◆ Action item ◆
Transcribe the records below word for word, beginning with the first line and stopping after the line that contains "Optia: [365,495,413,542] ->"; pictures are not part of the copy.

[Material to process — start]

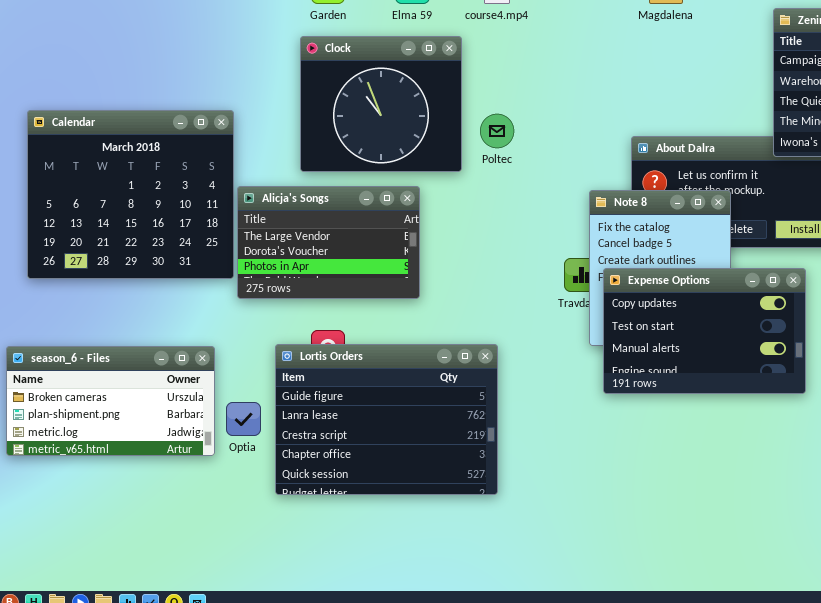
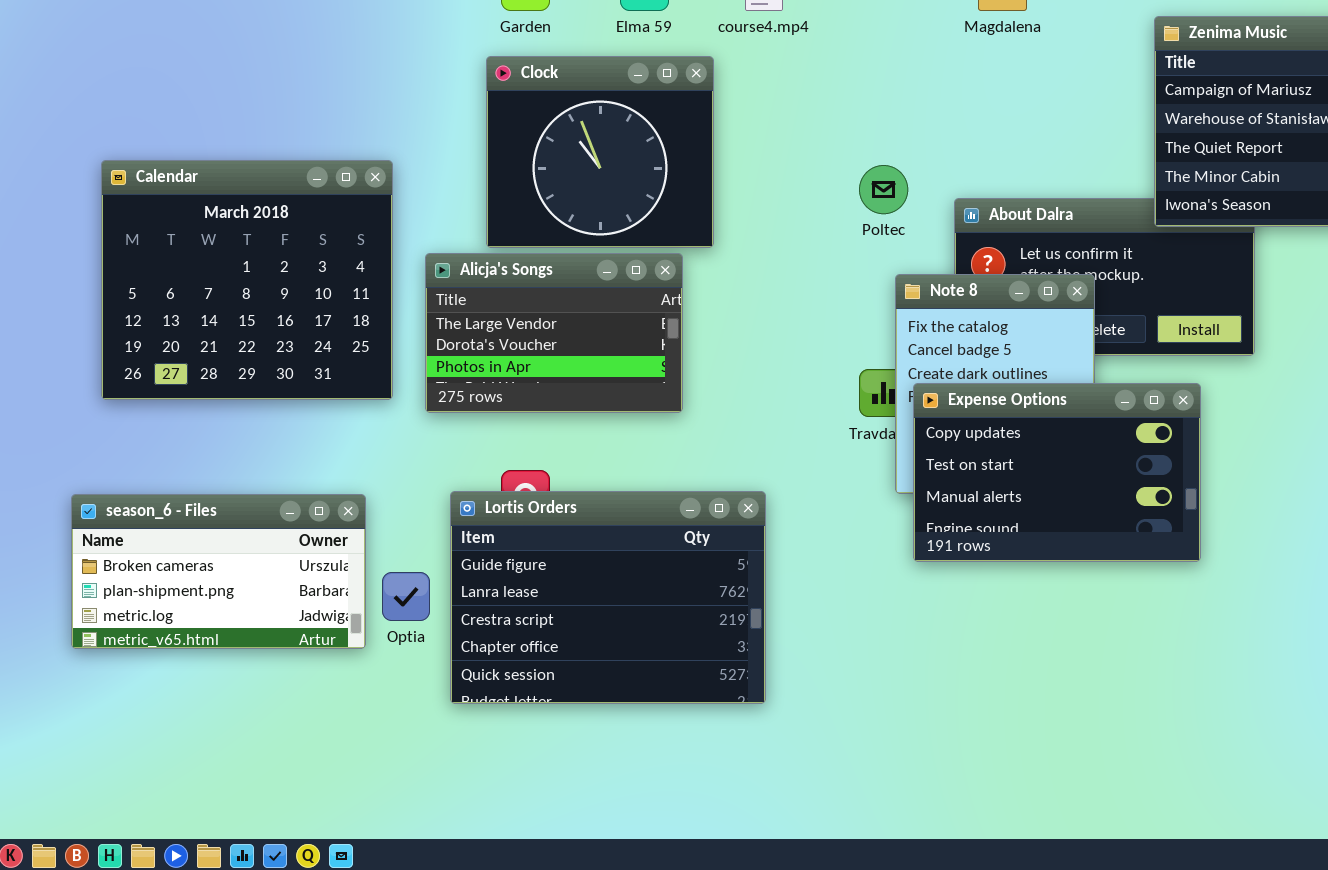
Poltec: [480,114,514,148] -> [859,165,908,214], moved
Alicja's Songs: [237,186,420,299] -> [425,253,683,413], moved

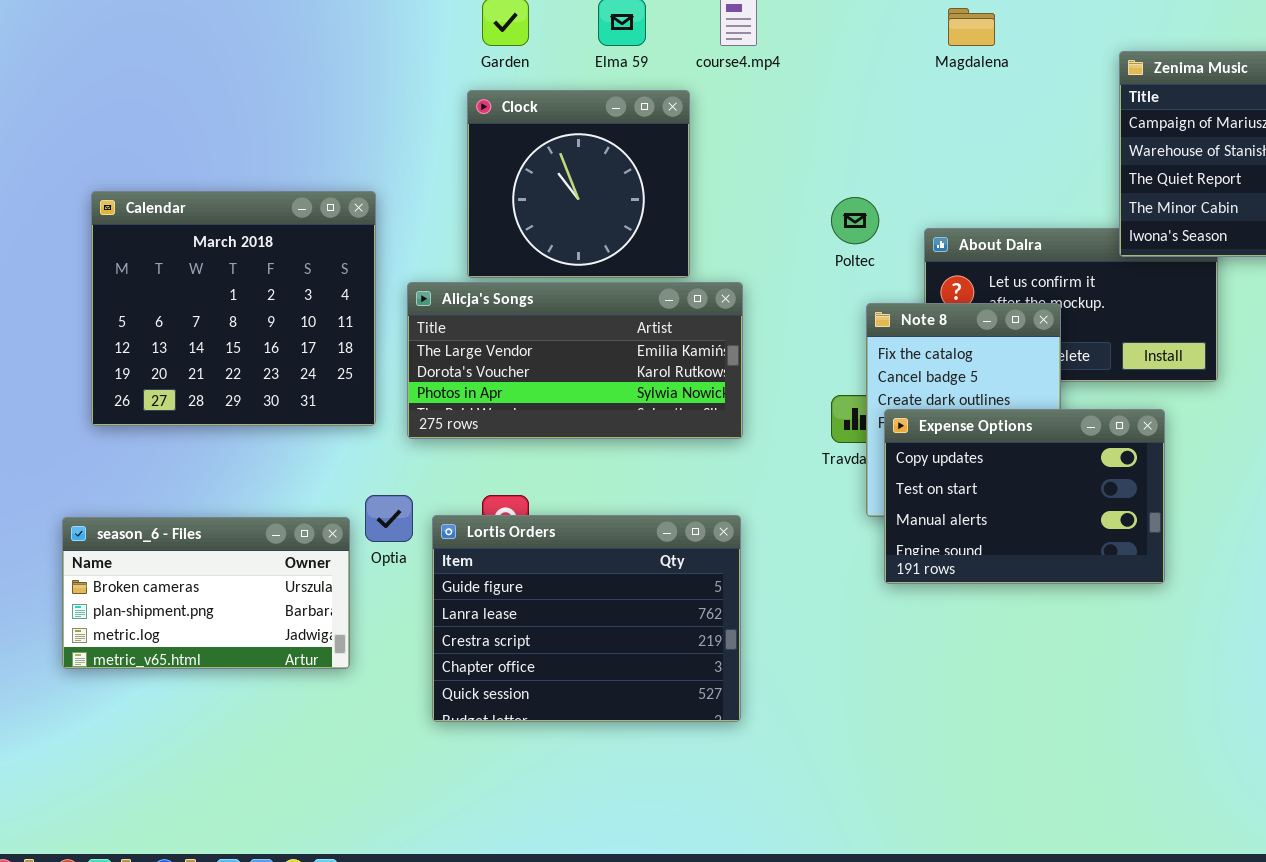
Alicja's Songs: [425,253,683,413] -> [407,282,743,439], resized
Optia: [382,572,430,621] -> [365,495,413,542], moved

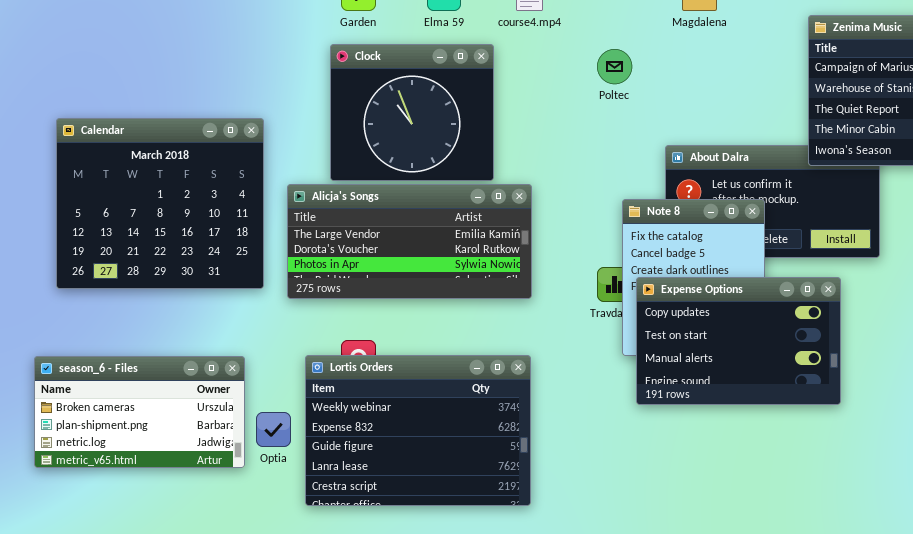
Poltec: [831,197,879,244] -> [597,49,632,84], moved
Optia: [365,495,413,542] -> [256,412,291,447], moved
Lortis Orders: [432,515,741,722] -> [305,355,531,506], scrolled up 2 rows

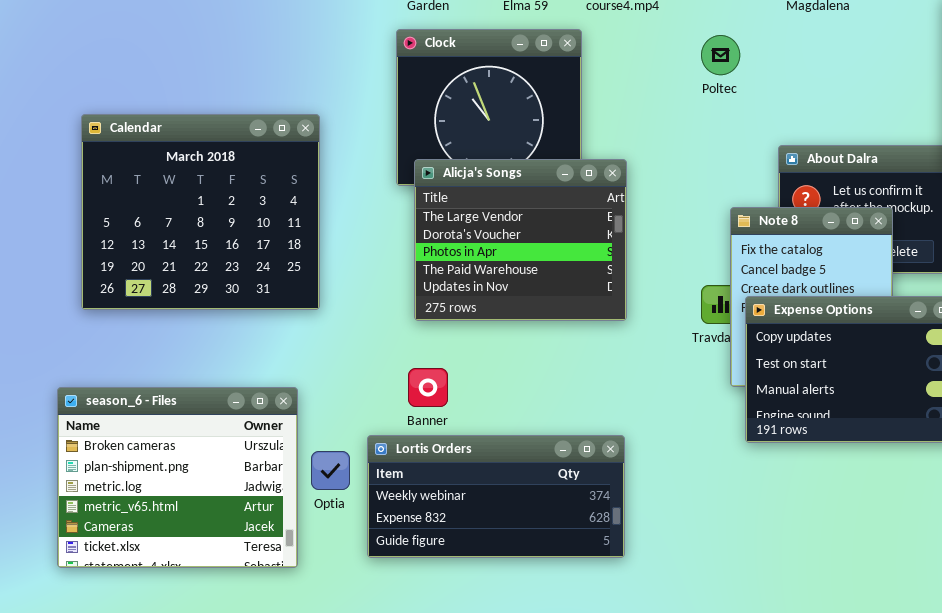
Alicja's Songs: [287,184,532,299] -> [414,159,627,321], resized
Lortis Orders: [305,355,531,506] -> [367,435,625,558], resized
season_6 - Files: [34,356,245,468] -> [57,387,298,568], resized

[Material to process — finish]

◆ Answer ◆
Poltec: [480,114,514,148] -> [859,165,908,214], moved
Alicja's Songs: [237,186,420,299] -> [425,253,683,413], moved

Alicja's Songs: [425,253,683,413] -> [407,282,743,439], resized
Optia: [382,572,430,621] -> [365,495,413,542], moved

Poltec: [831,197,879,244] -> [597,49,632,84], moved
Optia: [365,495,413,542] -> [256,412,291,447], moved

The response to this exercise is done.